◆ EXERCISE MATERIAL
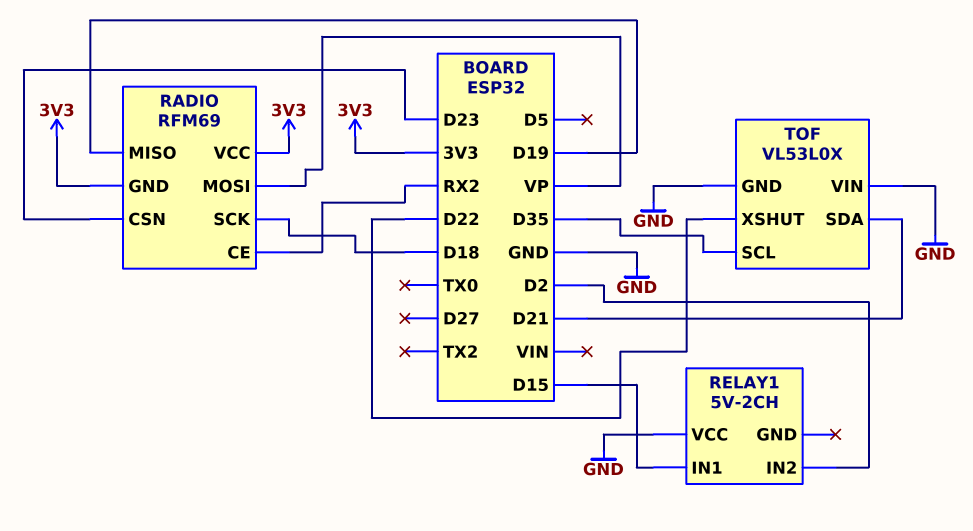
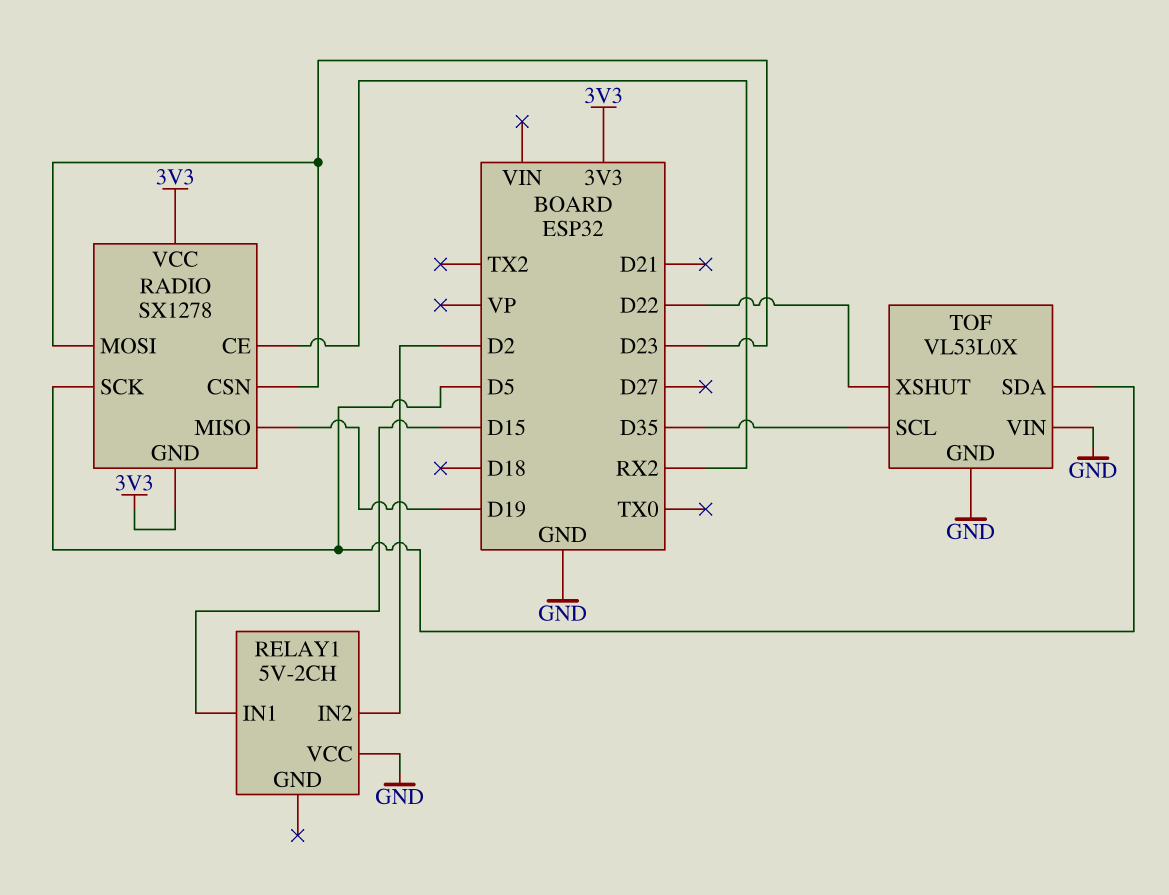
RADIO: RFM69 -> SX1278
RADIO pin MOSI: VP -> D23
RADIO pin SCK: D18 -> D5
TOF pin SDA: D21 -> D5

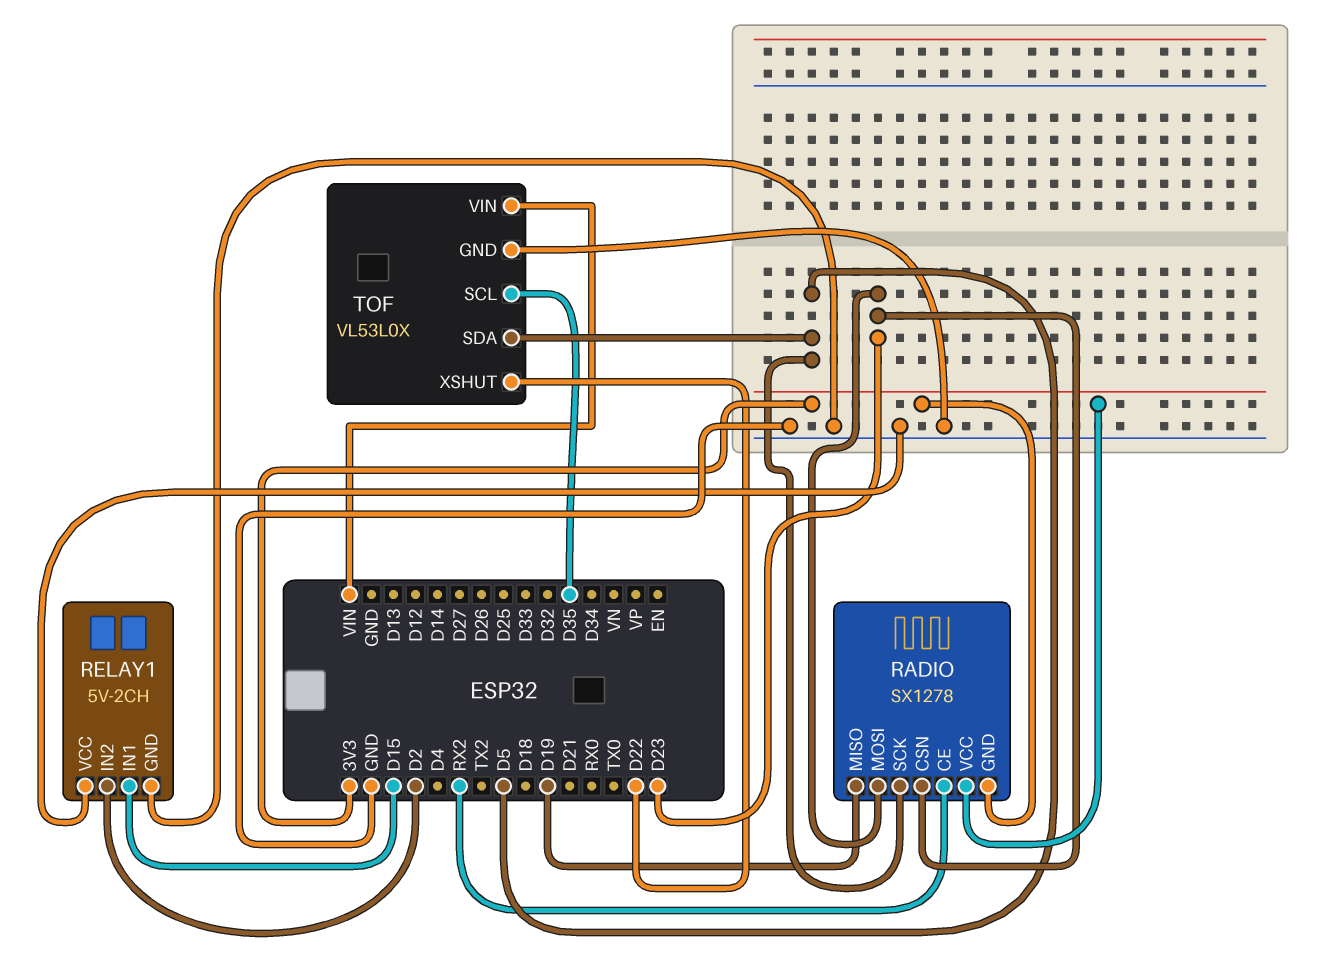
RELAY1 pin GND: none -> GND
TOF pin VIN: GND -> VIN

◆ EXERCISE OBJECTIVE
Give back the full listing verbatim, skipping each picture.

◆ RESULT OF THE EXERCISE
RADIO: RFM69 -> SX1278
RADIO pin MOSI: VP -> D23
RADIO pin SCK: D18 -> D5
TOF pin SDA: D21 -> D5

RELAY1 pin GND: none -> GND
TOF pin VIN: GND -> VIN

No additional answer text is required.